» **Work request**
Emit only the lines from the line containing "(795, 90) = (413, 55): turquoise" through the last line of the entries, unchanged.

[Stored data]
Start of Block

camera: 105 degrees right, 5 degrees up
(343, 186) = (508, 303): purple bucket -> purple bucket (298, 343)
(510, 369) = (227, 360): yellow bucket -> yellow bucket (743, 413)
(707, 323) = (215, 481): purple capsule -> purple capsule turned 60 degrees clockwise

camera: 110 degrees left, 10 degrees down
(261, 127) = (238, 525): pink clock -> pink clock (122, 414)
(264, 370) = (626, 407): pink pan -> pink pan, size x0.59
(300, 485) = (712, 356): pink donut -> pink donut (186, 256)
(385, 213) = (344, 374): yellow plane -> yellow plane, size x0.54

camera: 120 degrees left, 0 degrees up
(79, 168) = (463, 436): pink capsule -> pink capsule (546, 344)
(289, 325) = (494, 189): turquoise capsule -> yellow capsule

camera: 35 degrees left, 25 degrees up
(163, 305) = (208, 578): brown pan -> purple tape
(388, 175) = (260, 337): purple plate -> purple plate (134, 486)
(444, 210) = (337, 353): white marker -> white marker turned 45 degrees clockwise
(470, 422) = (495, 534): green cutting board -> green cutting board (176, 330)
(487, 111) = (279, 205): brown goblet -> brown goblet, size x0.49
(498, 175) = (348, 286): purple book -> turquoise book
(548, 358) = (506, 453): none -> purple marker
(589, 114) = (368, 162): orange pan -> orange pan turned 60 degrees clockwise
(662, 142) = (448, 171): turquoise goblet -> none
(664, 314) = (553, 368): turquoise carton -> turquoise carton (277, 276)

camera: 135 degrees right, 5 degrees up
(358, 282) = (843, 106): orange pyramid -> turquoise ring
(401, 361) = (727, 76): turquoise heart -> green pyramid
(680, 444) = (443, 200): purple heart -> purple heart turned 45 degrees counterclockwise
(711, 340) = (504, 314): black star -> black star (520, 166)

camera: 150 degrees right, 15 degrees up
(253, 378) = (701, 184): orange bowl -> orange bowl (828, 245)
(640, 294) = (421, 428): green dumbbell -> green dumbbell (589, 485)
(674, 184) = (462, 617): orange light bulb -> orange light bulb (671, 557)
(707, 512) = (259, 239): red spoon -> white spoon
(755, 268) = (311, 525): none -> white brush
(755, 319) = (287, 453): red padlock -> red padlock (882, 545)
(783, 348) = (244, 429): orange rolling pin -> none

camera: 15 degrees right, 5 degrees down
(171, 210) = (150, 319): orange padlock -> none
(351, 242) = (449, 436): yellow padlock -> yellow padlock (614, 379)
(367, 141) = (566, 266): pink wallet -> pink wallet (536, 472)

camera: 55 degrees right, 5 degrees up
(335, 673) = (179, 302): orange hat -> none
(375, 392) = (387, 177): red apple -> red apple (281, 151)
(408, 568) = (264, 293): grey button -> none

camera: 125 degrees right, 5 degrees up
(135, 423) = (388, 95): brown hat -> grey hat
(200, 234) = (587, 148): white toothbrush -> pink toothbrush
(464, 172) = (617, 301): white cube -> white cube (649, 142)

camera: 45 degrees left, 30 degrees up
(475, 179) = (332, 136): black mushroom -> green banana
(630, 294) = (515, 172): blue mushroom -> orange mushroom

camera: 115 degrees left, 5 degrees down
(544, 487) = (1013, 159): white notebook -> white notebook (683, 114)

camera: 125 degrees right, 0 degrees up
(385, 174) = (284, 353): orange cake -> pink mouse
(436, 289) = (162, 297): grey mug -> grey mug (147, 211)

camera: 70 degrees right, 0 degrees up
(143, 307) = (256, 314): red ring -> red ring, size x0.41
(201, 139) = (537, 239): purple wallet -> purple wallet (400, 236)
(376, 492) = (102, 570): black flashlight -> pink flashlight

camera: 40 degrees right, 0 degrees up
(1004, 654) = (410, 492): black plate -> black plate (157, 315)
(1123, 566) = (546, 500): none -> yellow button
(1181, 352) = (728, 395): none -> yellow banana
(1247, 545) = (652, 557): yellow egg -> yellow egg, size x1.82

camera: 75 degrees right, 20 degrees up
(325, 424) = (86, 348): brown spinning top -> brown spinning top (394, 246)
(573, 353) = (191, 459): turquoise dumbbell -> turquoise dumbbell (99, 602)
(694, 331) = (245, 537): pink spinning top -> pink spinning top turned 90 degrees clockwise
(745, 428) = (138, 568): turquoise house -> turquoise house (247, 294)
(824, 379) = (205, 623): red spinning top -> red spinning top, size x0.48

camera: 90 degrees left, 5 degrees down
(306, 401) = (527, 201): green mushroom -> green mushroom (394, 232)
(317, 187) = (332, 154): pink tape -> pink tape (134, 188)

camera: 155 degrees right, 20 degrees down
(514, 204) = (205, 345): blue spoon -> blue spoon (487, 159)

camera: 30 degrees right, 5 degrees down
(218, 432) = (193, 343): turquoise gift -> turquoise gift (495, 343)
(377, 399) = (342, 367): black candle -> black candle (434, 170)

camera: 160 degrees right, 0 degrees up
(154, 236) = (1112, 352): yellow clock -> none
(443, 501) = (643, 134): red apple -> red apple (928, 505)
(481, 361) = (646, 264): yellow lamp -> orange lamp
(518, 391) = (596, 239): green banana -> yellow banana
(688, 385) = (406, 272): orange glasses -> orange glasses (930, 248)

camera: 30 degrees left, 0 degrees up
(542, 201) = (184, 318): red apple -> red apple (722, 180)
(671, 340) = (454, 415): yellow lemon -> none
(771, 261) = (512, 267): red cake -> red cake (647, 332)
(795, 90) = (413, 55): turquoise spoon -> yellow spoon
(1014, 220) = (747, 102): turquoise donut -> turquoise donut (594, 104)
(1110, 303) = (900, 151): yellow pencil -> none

End of Block

» **Output of the exercise**
(795, 90) = (413, 55): turquoise spoon -> yellow spoon
(1014, 220) = (747, 102): turquoise donut -> turquoise donut (594, 104)
(1110, 303) = (900, 151): yellow pencil -> none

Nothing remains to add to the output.